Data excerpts
****************************************
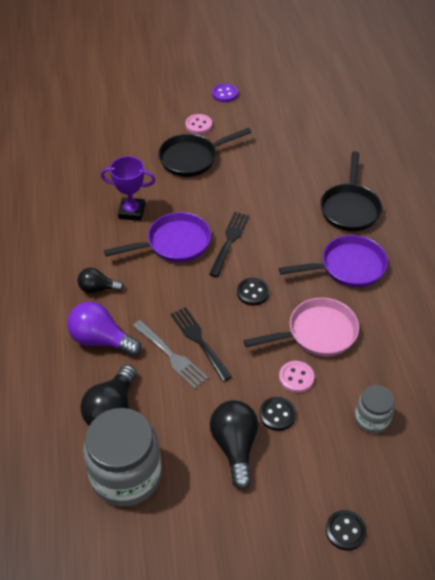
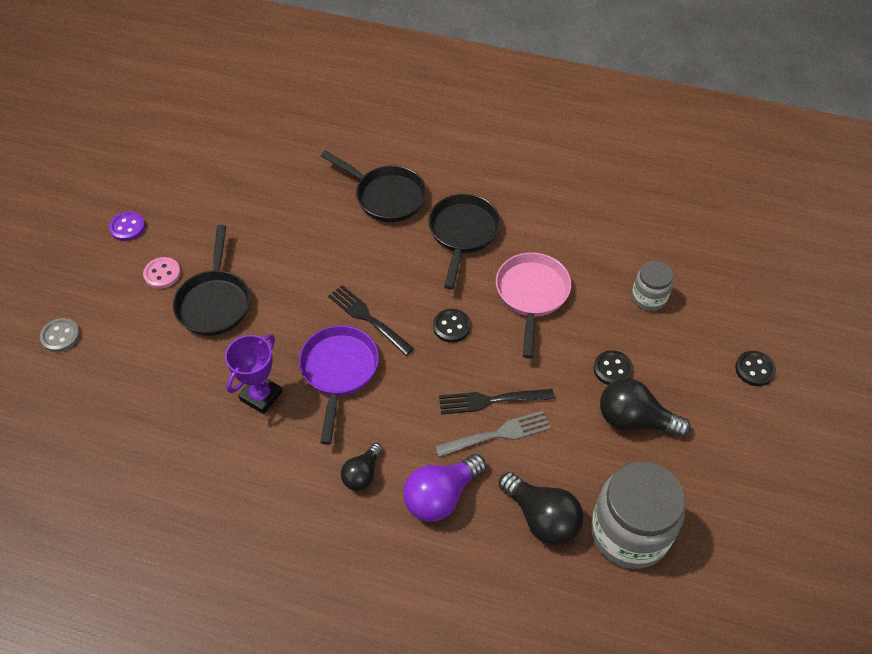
camera: 65 degrees left, 5 degrees up
(124, 104) = (60, 336): none -> grey button
(296, 377) = (577, 335): pink button -> none
(348, 267) = (463, 233): purple pan -> black pan

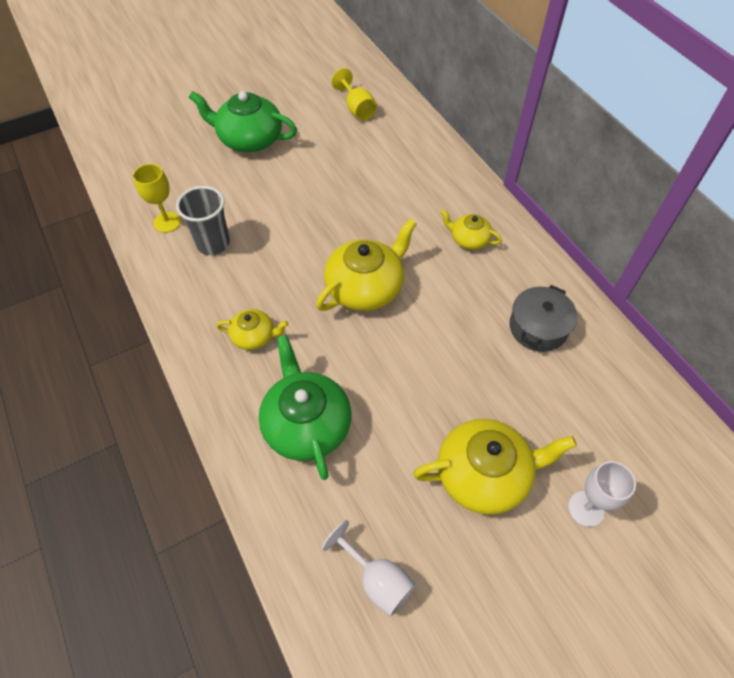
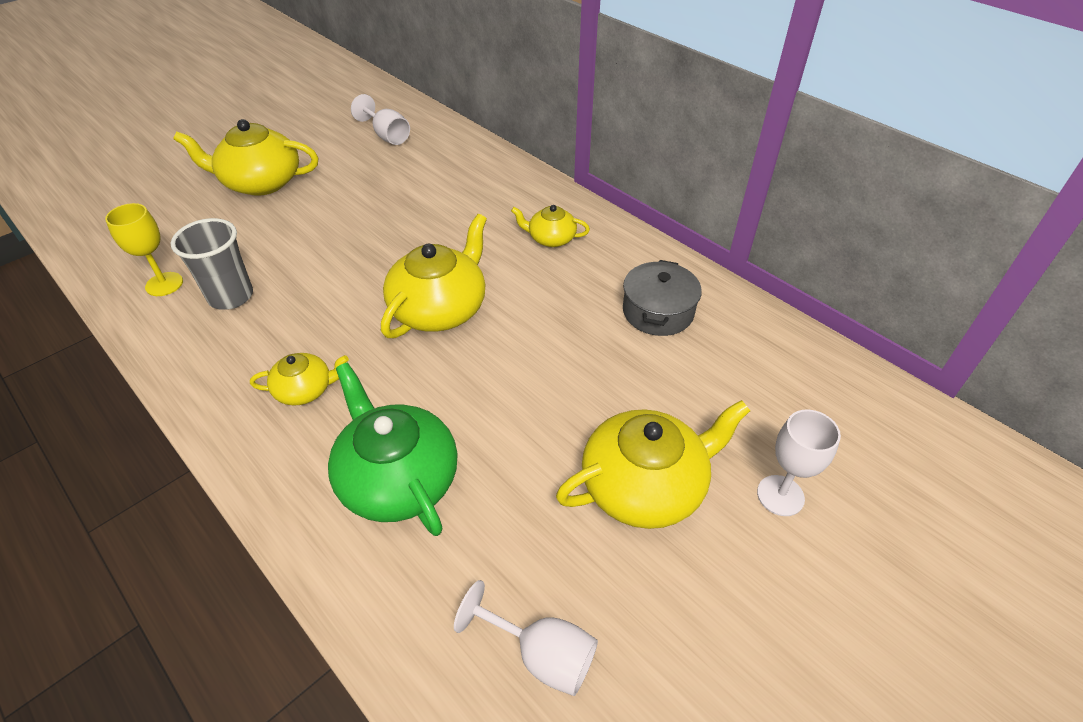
camera: 15 degrees left, 10 degrees down
(249, 139) = (261, 182): green teapot -> yellow teapot
(357, 109) = (387, 136): yellow goblet -> white goblet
****************************************
### Activity
Please print exactly the lines from the line containing "(124, 104) = (60, 336): none -> grey button" through the end of the records above, both included, leaving out every picture.

### Your response
(124, 104) = (60, 336): none -> grey button
(296, 377) = (577, 335): pink button -> none
(348, 267) = (463, 233): purple pan -> black pan

camera: 15 degrees left, 10 degrees down
(249, 139) = (261, 182): green teapot -> yellow teapot
(357, 109) = (387, 136): yellow goblet -> white goblet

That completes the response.